Whenever a line in the entries below contains "right", copy that line.
+++ Source data
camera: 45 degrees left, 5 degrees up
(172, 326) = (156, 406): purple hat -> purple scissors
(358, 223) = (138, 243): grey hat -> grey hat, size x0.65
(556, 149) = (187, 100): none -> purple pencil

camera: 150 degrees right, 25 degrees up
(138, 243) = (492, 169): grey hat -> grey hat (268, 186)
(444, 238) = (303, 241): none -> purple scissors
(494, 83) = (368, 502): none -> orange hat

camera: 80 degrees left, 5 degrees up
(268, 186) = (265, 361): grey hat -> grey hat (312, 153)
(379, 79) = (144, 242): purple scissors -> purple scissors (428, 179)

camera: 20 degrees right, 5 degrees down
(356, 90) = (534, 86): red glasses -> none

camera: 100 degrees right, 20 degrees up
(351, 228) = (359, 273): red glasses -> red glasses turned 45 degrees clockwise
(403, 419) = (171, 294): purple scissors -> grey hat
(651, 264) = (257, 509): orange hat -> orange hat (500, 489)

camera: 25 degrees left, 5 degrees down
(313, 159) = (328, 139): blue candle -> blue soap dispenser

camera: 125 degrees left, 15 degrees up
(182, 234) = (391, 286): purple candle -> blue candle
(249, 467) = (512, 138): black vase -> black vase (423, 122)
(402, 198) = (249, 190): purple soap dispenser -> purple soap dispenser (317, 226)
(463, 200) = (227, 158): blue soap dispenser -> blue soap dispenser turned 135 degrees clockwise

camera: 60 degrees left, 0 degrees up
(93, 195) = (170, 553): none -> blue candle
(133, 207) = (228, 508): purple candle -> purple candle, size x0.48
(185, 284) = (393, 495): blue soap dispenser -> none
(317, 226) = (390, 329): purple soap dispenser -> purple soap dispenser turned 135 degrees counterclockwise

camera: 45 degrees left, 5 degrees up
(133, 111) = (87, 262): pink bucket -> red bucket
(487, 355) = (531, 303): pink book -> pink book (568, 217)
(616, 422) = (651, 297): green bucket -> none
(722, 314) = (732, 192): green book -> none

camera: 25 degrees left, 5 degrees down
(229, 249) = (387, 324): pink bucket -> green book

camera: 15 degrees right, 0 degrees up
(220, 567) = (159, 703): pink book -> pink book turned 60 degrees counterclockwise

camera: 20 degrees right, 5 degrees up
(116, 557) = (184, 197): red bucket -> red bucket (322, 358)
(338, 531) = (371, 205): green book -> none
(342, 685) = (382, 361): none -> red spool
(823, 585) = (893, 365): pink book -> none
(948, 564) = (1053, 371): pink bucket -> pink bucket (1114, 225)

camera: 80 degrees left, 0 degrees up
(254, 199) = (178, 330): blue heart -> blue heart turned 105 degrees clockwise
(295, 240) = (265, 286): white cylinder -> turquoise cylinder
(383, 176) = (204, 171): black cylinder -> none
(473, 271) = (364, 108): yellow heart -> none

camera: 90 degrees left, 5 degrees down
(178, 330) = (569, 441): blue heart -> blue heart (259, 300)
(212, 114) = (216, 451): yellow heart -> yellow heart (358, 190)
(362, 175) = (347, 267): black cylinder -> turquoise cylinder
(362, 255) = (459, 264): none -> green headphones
++++++
* Response area:
camera: 150 degrees right, 25 degrees up
camera: 20 degrees right, 5 degrees down
camera: 100 degrees right, 20 degrees up
camera: 15 degrees right, 0 degrees up
camera: 20 degrees right, 5 degrees up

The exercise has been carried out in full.